■ Records supplied ■

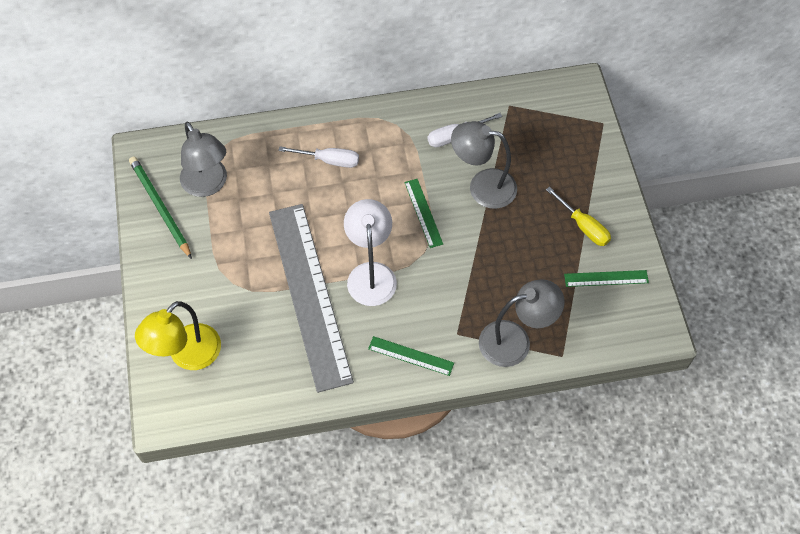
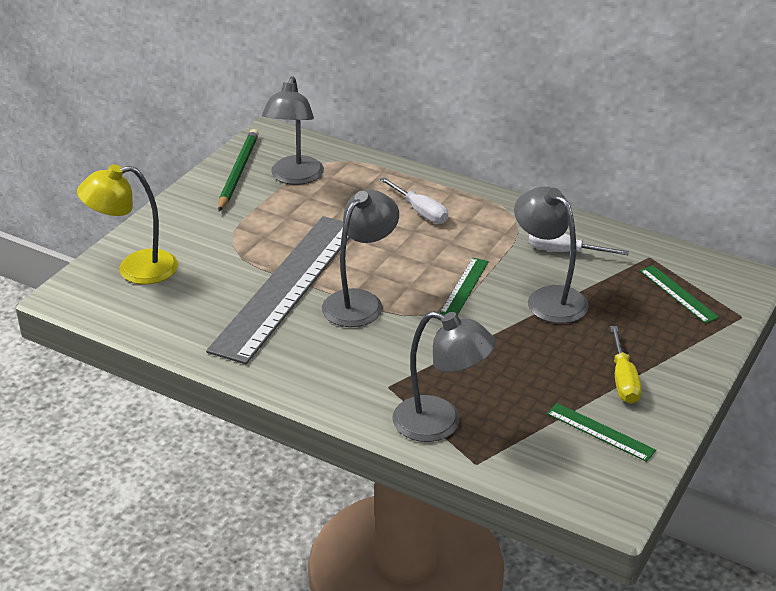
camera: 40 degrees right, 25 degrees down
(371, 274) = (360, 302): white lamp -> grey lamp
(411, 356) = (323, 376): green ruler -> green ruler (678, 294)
* * *
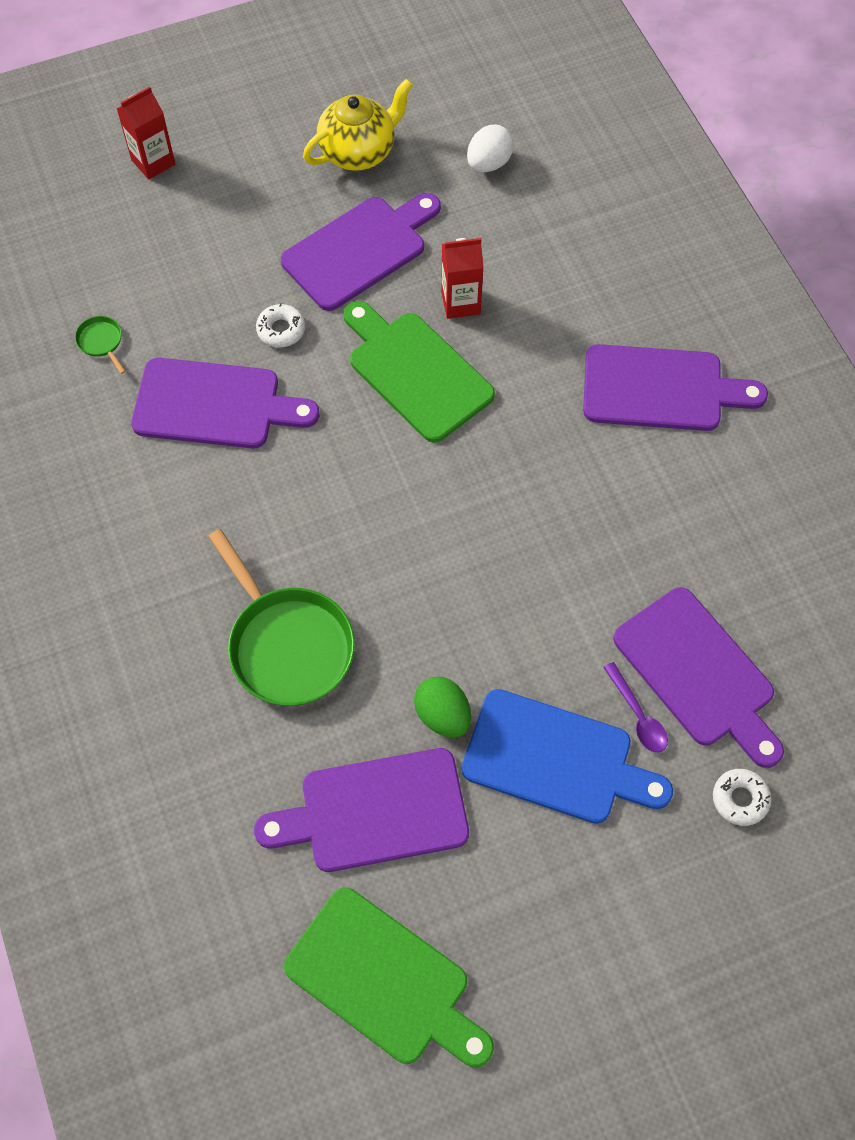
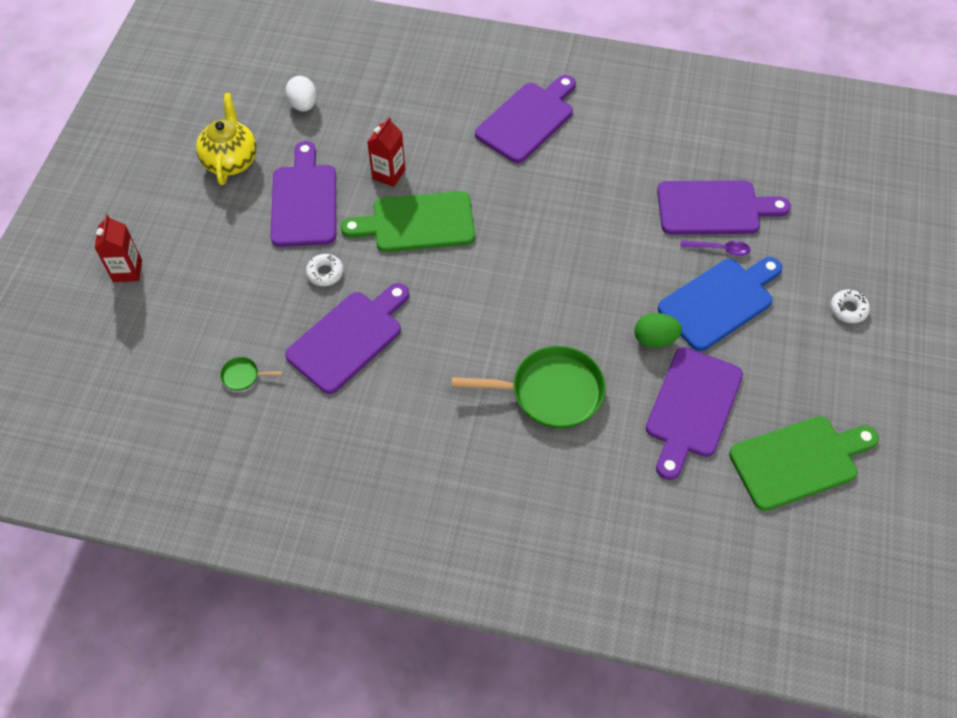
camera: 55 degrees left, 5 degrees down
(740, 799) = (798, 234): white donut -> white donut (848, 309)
--
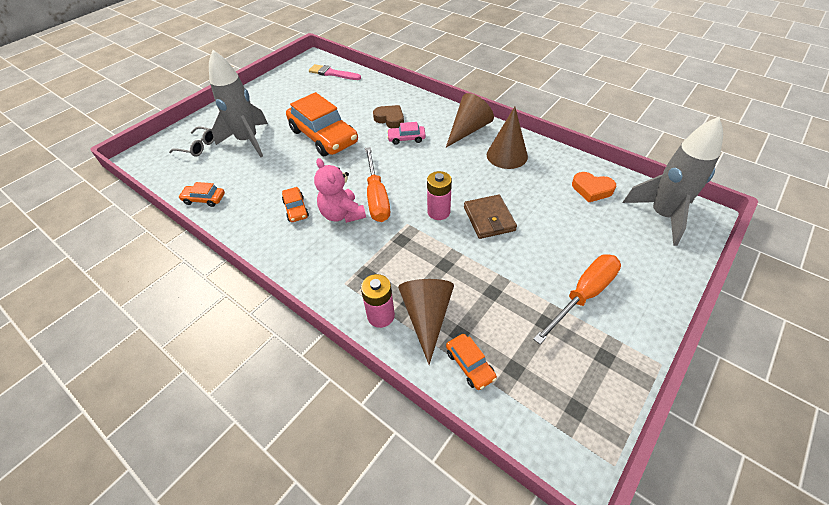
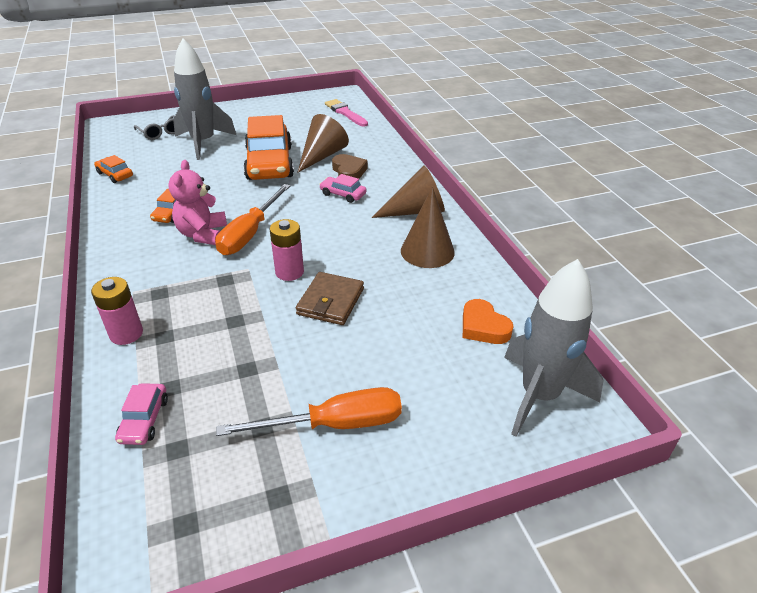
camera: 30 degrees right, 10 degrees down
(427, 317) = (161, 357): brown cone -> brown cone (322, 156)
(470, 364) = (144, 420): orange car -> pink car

■ Problem ■
Take the lines above from the one containing "camera: 40 degrees right, 25 degrees down" to the one containing "(411, 356) = (323, 376): green" and retype them exactly, both ends included, with nothing added.

■ Response to the exercise ■
camera: 40 degrees right, 25 degrees down
(371, 274) = (360, 302): white lamp -> grey lamp
(411, 356) = (323, 376): green ruler -> green ruler (678, 294)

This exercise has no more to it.